▶ [Task prompt] Wherever an image appears in the data, omit it and copy all the remaining text word for word.

Supplied material START

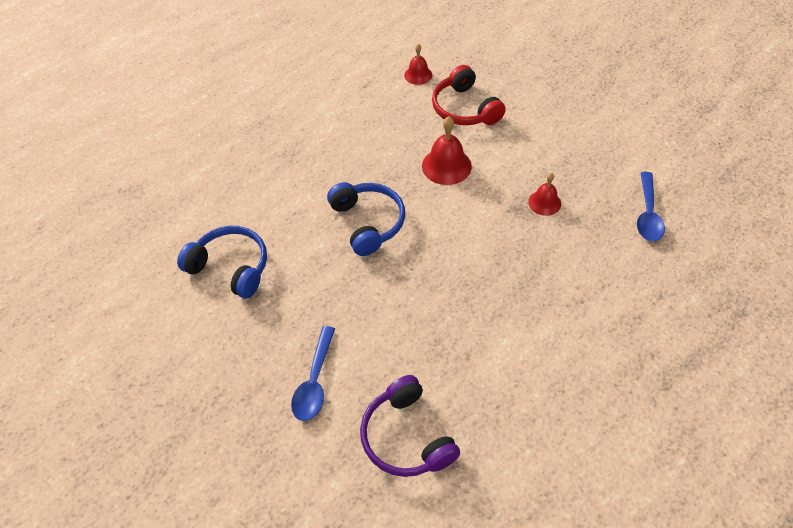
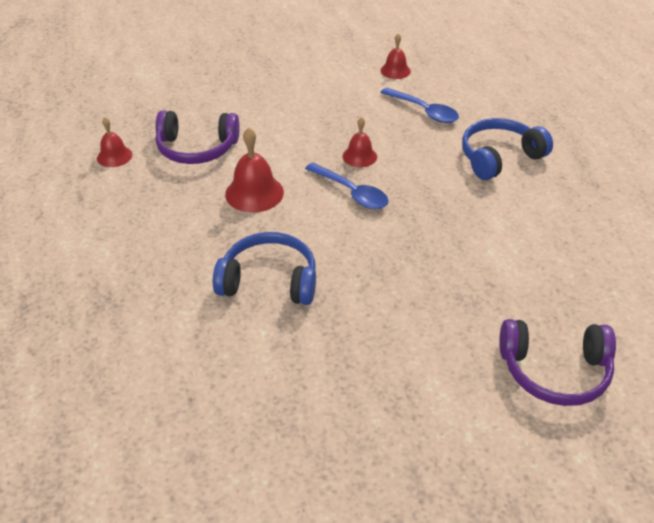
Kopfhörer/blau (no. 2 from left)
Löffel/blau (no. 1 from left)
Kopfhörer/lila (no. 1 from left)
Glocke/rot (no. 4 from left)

Supplied material END

▶ [Answer section]
Kopfhörer/blau (no. 2 from left)
Löffel/blau (no. 1 from left)
Kopfhörer/lila (no. 1 from left)
Glocke/rot (no. 4 from left)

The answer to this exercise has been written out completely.